- [Exercise prompt]:
Copy, word for word, the lines below from the one containing "black square: (96, 141)" up to and including the one containing "gray semicircle: (117, 101)", with pictures left out.

- [Image sequences with motion text]:
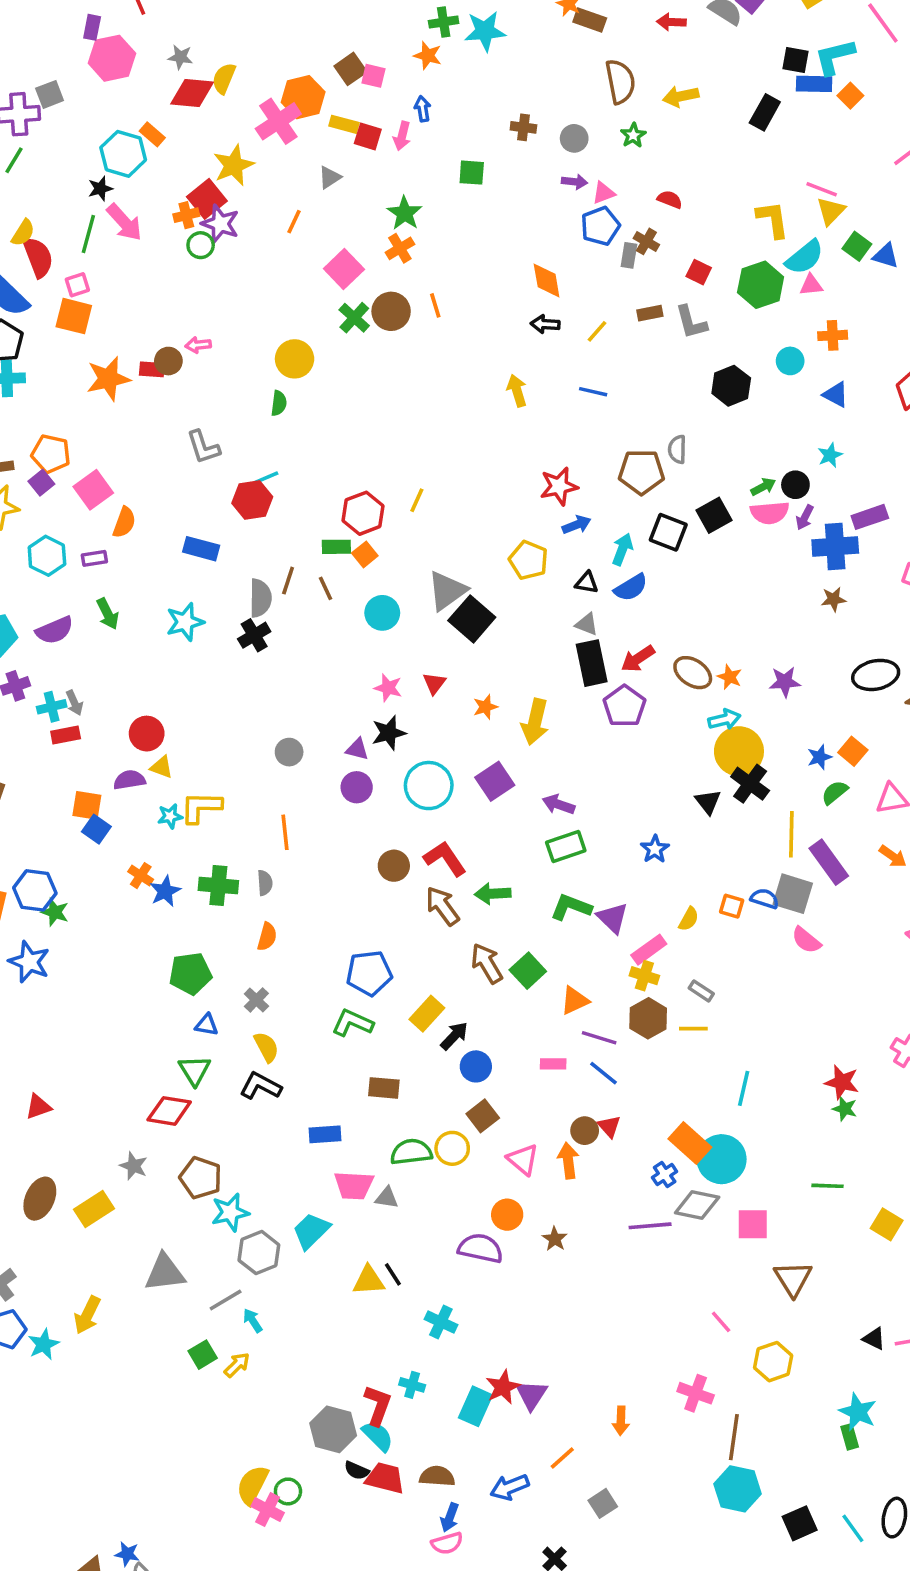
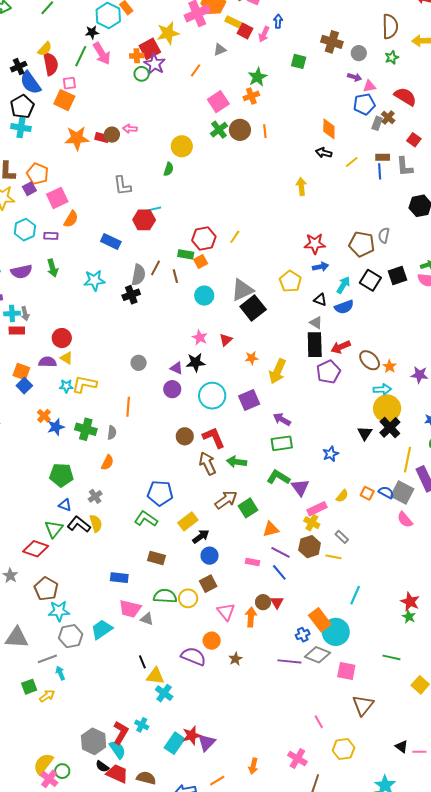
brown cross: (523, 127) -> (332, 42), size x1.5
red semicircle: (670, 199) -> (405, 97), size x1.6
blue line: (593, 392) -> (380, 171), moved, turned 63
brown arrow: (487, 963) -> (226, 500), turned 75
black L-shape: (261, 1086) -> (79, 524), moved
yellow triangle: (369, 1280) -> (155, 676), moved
==
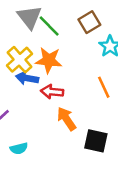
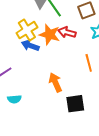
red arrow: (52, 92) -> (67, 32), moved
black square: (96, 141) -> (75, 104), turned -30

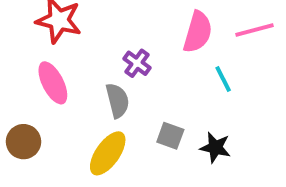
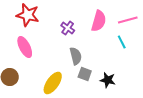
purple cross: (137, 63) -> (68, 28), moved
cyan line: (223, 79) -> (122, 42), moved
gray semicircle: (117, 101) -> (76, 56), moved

- [Exercise response]:
black square: (96, 141) -> (75, 104), turned -30

purple cross: (137, 63) -> (68, 28), moved
cyan line: (223, 79) -> (122, 42), moved
gray semicircle: (117, 101) -> (76, 56), moved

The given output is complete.